» **Action item**
Set out exactly, and only, the lines running from the one containing "JP1 pin 1: n1 -> n9" to the bottom of the listing below; pictures stay out.

» **Records for the exercise**
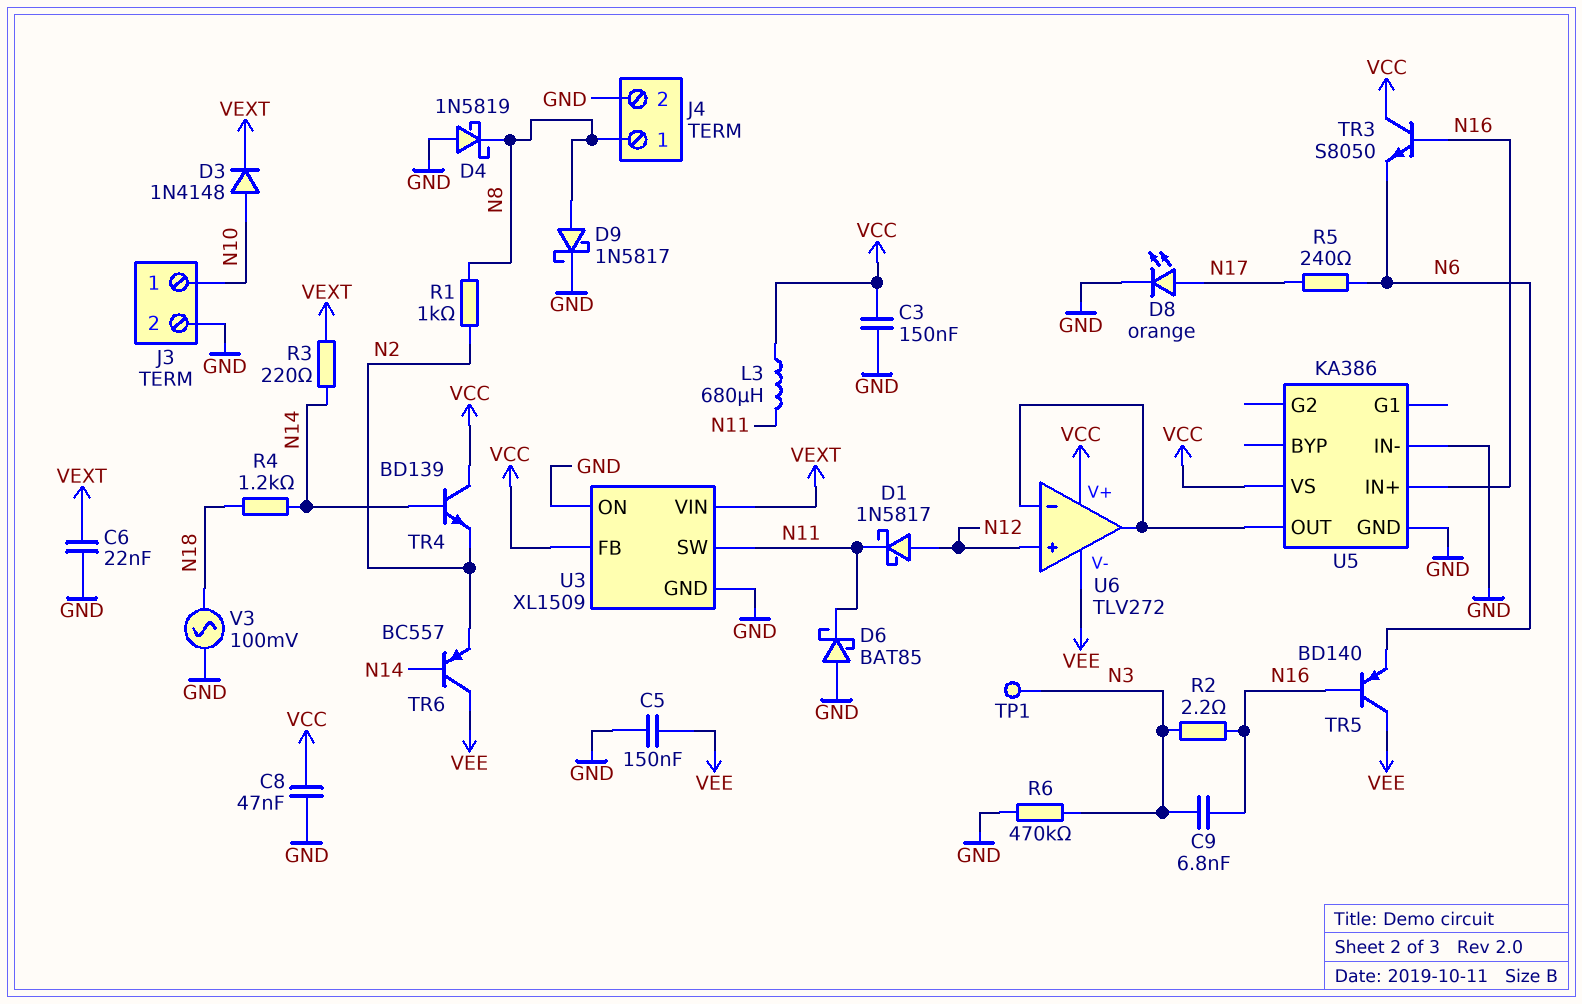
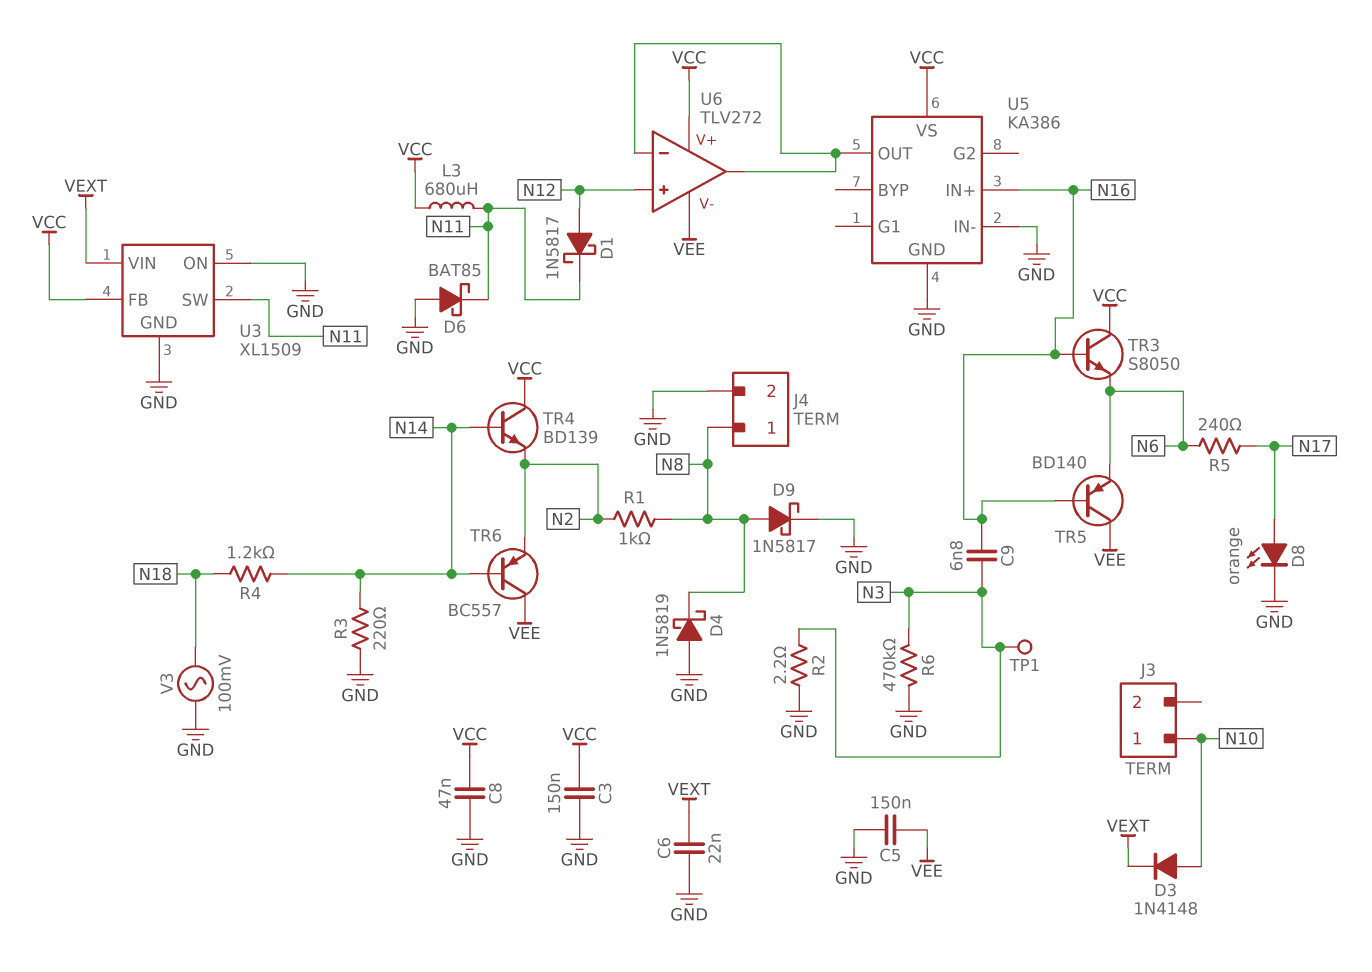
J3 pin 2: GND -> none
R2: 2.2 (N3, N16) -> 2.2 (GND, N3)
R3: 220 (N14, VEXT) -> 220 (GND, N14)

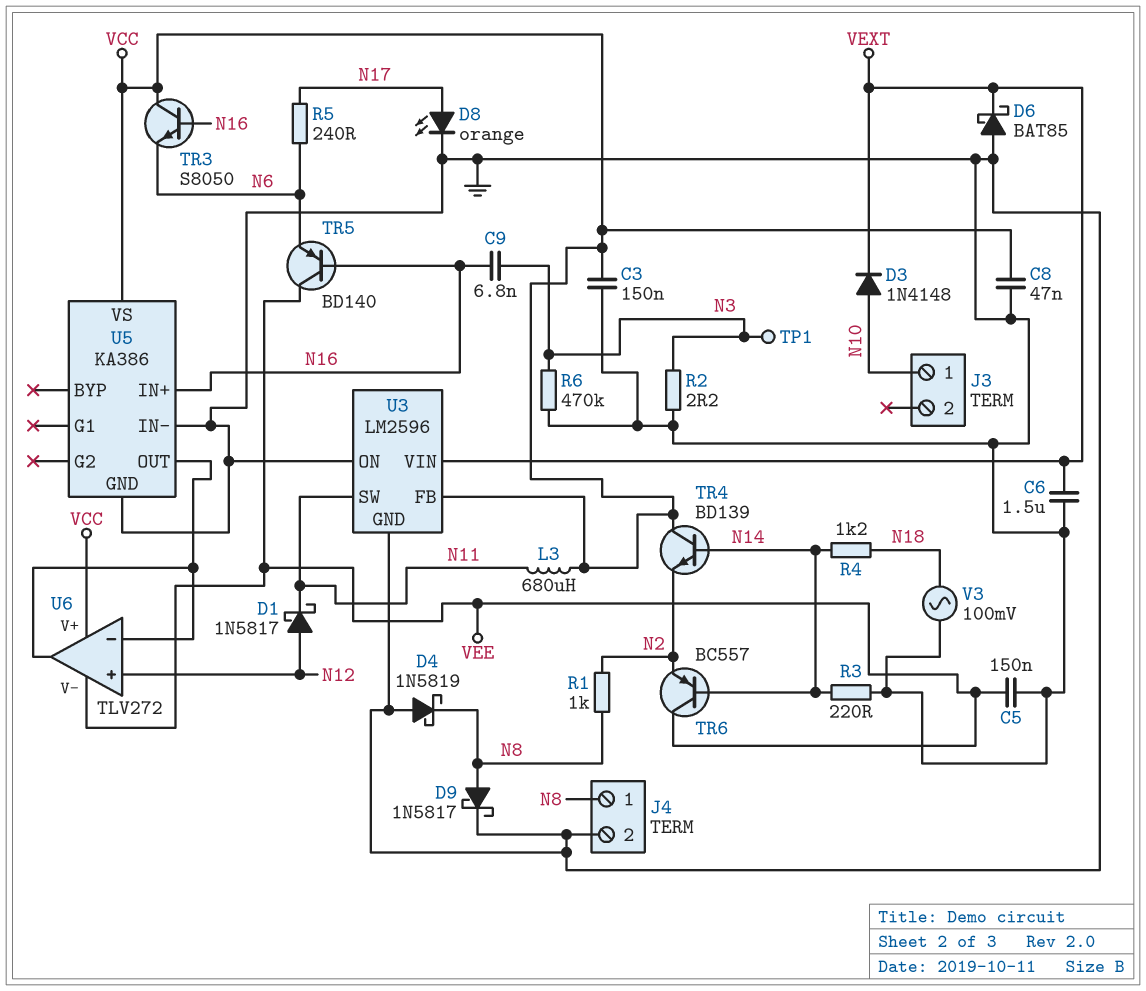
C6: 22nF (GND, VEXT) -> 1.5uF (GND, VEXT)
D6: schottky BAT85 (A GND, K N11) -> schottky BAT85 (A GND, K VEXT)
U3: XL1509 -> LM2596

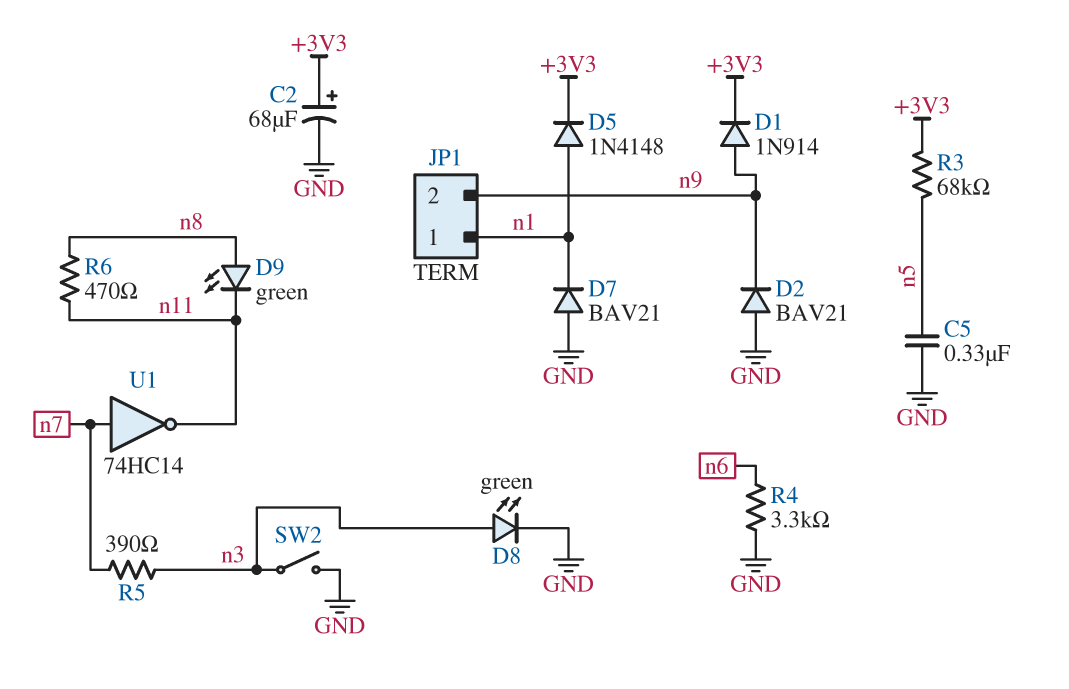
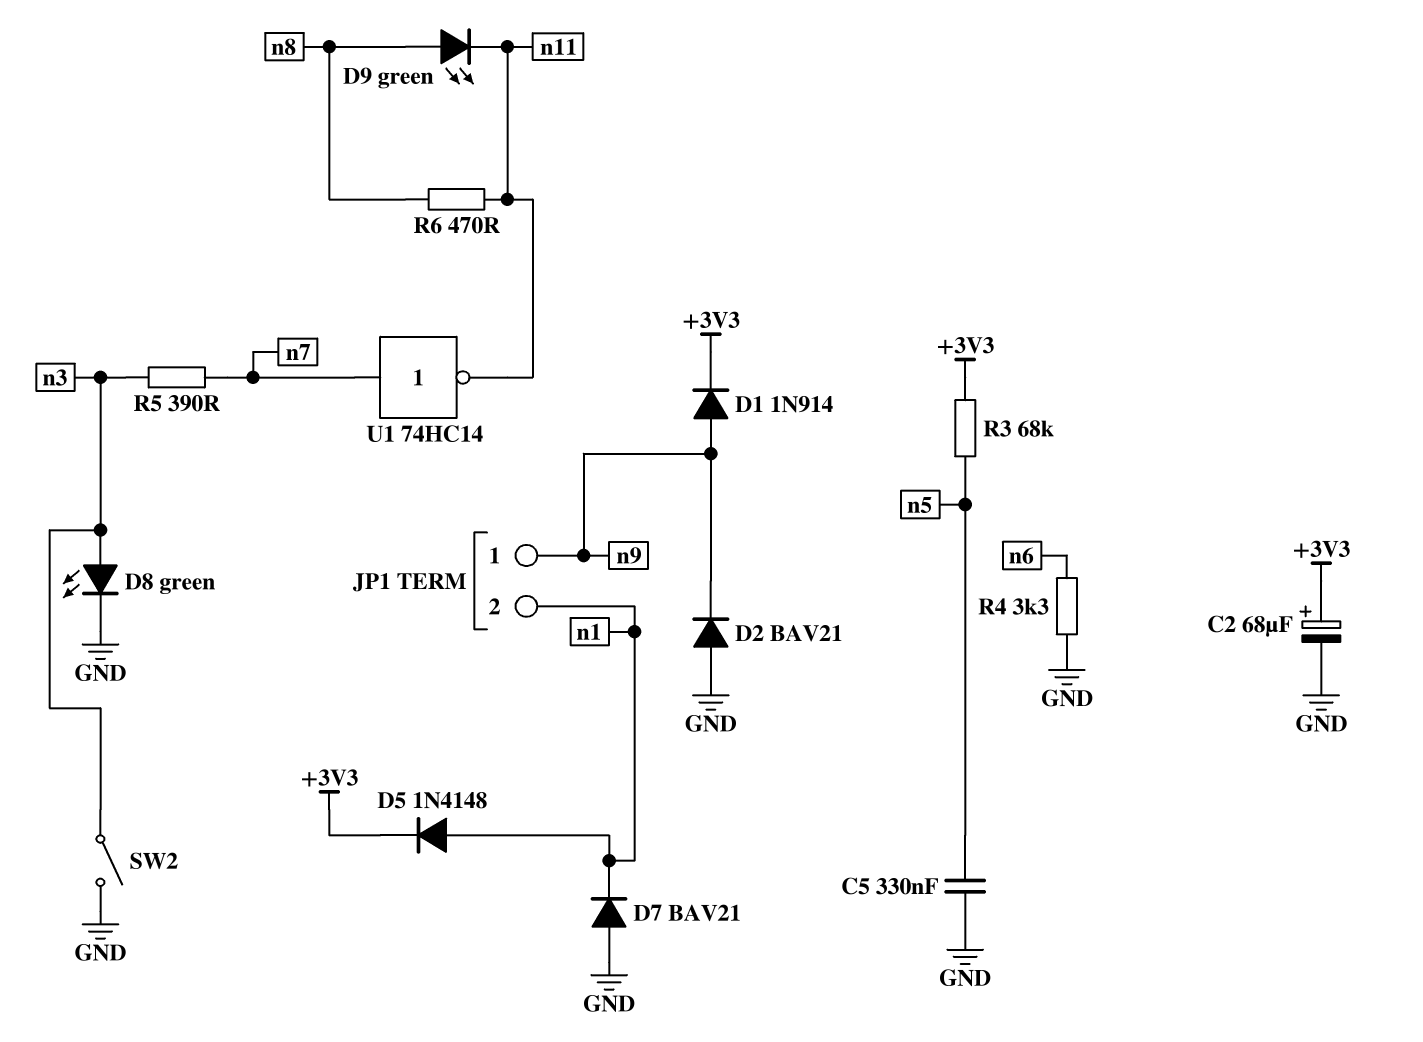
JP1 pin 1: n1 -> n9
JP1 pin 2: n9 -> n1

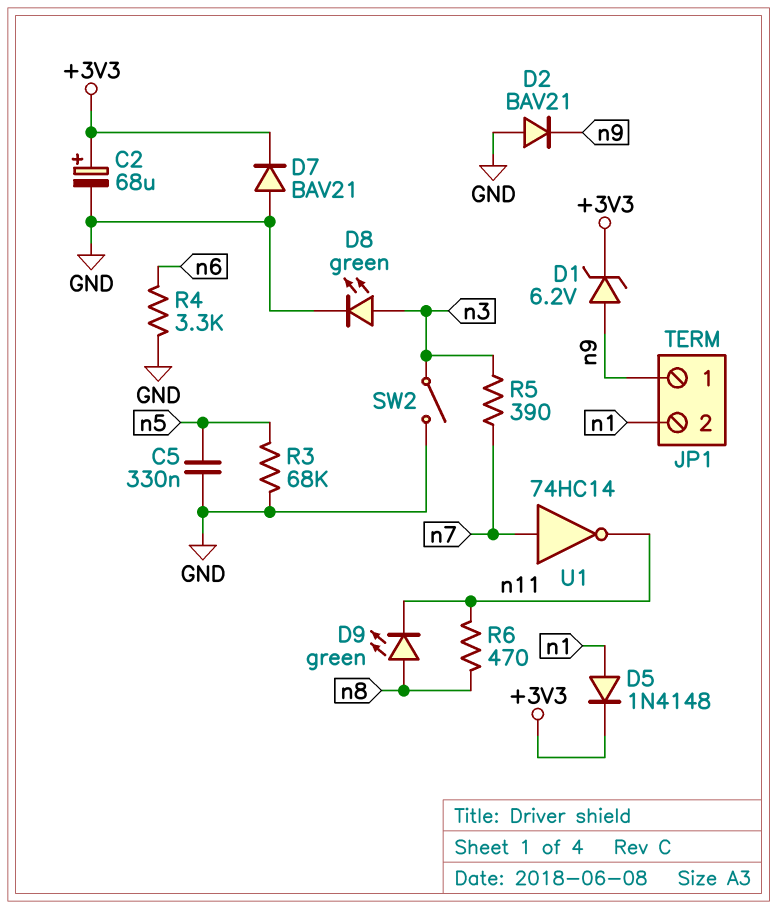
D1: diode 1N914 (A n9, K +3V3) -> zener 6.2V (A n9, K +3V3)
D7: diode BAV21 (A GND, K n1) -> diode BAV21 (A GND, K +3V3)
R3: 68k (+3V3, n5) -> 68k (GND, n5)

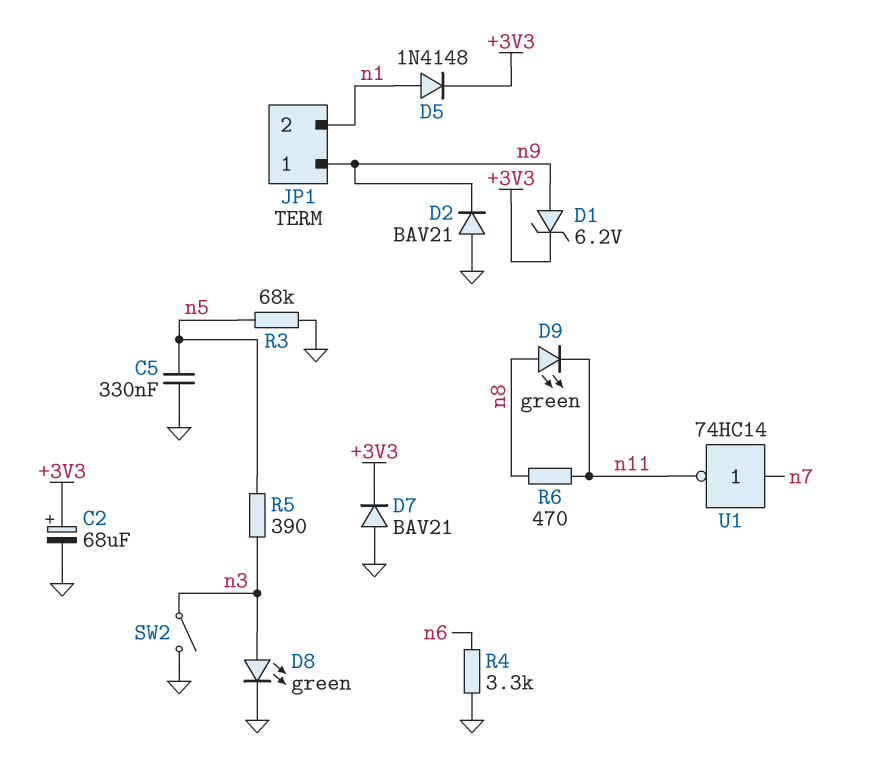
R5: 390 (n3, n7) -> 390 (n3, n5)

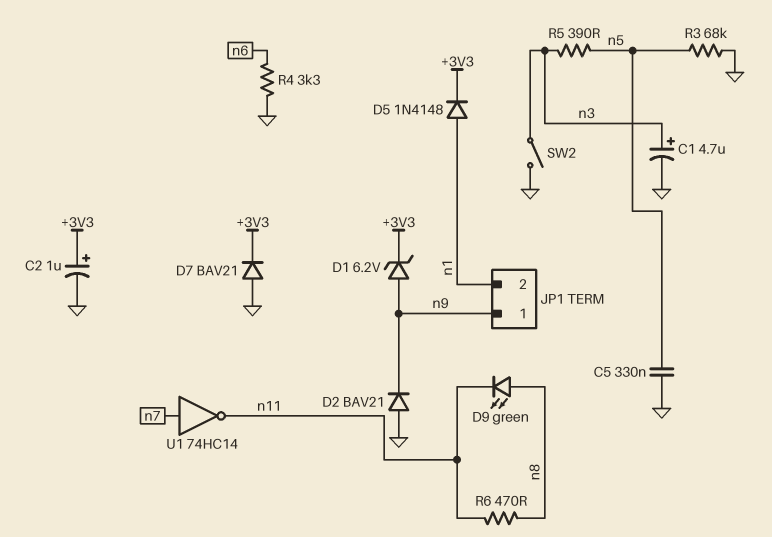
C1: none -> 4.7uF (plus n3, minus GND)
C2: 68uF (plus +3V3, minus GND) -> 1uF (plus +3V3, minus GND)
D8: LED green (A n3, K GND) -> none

» **Exercise response**
JP1 pin 1: n1 -> n9
JP1 pin 2: n9 -> n1

D1: diode 1N914 (A n9, K +3V3) -> zener 6.2V (A n9, K +3V3)
D7: diode BAV21 (A GND, K n1) -> diode BAV21 (A GND, K +3V3)
R3: 68k (+3V3, n5) -> 68k (GND, n5)

R5: 390 (n3, n7) -> 390 (n3, n5)

C1: none -> 4.7uF (plus n3, minus GND)
C2: 68uF (plus +3V3, minus GND) -> 1uF (plus +3V3, minus GND)
D8: LED green (A n3, K GND) -> none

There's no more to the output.